§ **Problem requirements**: Output only the lines below that start at the line containing "(346, 694) = (263, 486): red" and end at the line containing "(909, 497) = (784, 393): none", with both ends kept.

Records below:

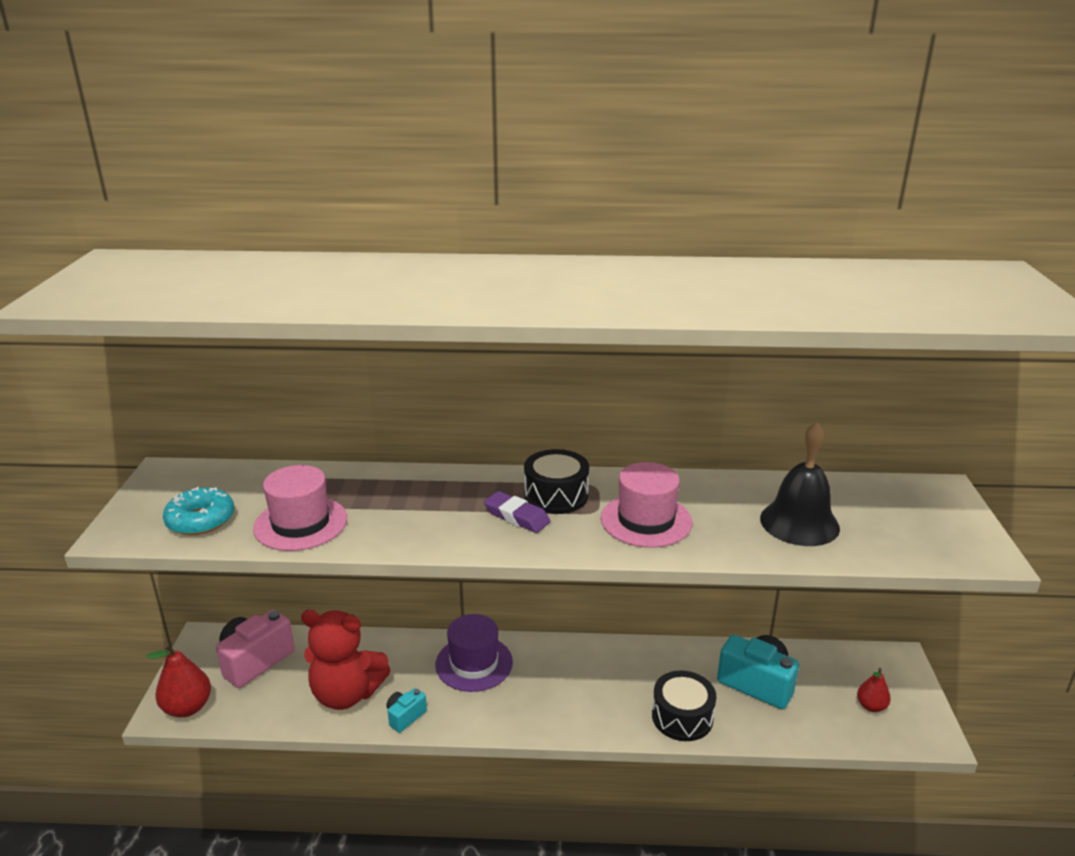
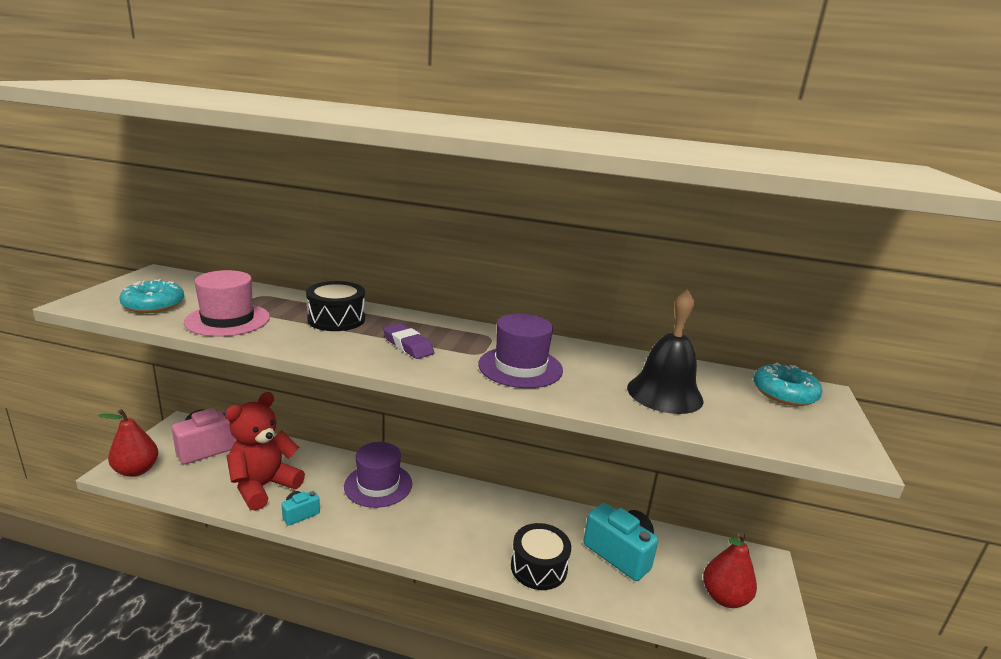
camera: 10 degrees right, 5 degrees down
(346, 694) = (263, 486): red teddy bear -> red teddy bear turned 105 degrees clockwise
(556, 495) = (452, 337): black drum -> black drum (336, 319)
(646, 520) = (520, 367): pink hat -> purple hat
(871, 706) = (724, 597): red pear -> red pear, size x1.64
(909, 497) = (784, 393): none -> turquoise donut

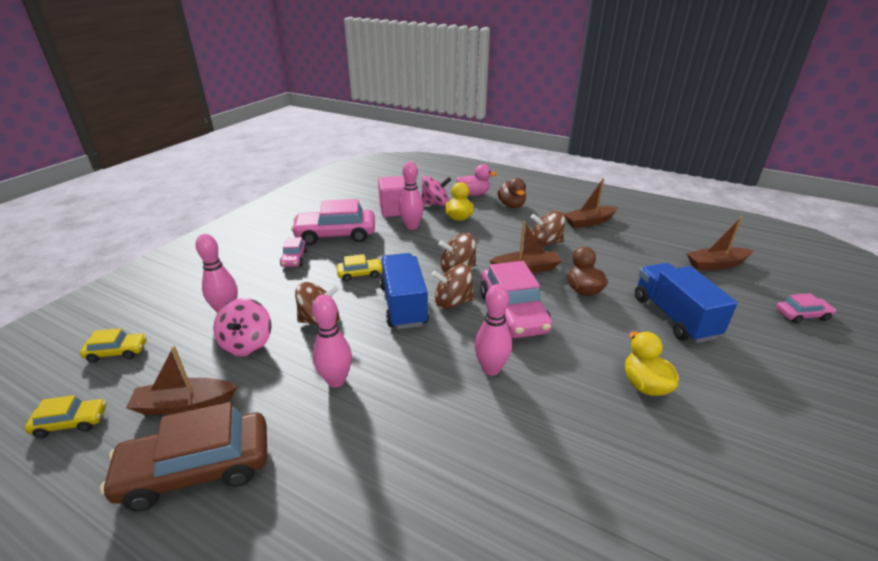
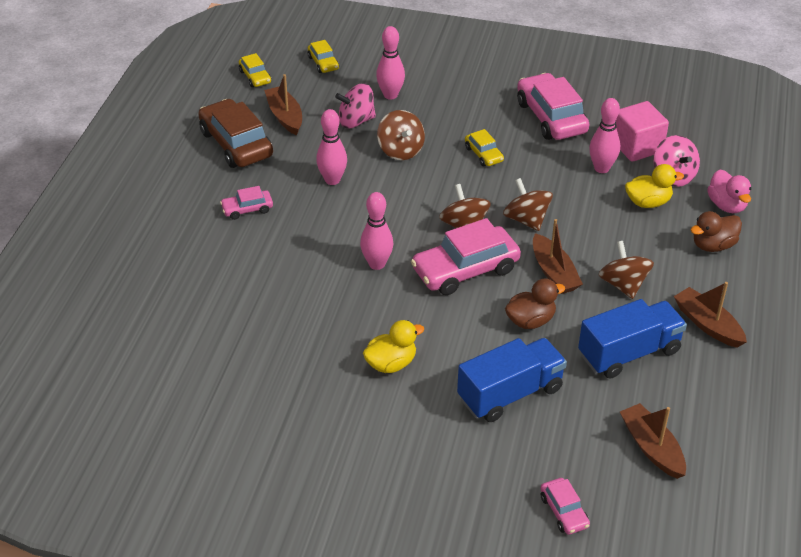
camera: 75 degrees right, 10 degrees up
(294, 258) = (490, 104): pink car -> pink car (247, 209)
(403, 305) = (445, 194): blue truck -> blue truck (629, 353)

End of Records.

§ **Problem solution**:
(346, 694) = (263, 486): red teddy bear -> red teddy bear turned 105 degrees clockwise
(556, 495) = (452, 337): black drum -> black drum (336, 319)
(646, 520) = (520, 367): pink hat -> purple hat
(871, 706) = (724, 597): red pear -> red pear, size x1.64
(909, 497) = (784, 393): none -> turquoise donut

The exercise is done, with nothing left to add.